What to work on: In your copy, leave out the pictures and reproduce the listing below exactly.

Available data:
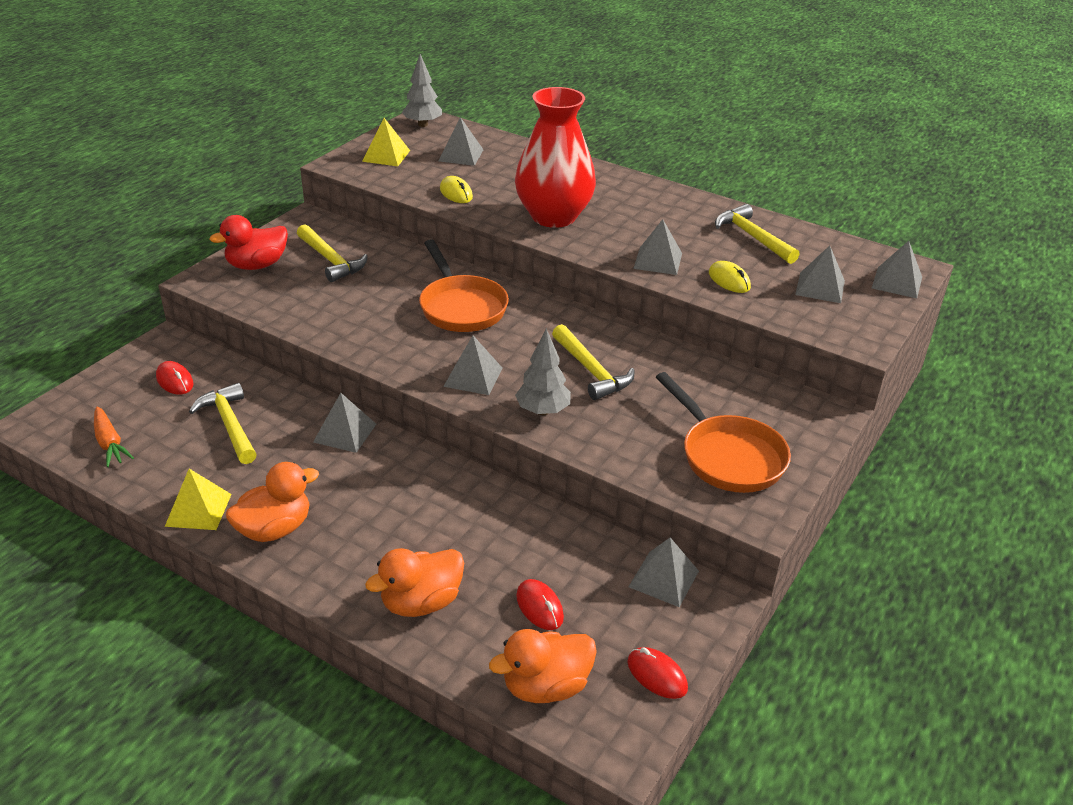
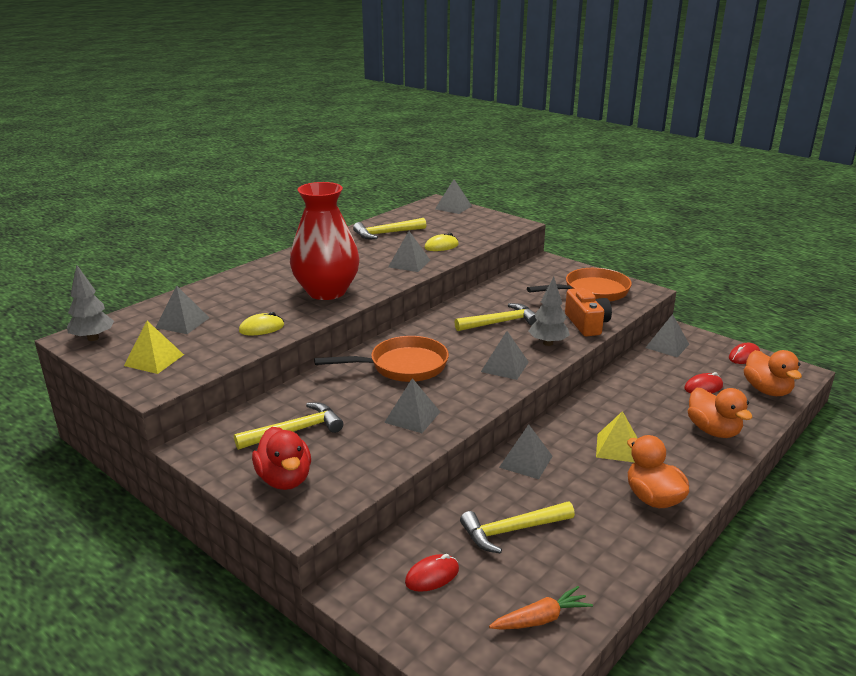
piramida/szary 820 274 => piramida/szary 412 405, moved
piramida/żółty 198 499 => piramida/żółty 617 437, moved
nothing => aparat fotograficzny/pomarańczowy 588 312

Solution to the problem:
piramida/szary 820 274 => piramida/szary 412 405, moved
piramida/żółty 198 499 => piramida/żółty 617 437, moved
nothing => aparat fotograficzny/pomarańczowy 588 312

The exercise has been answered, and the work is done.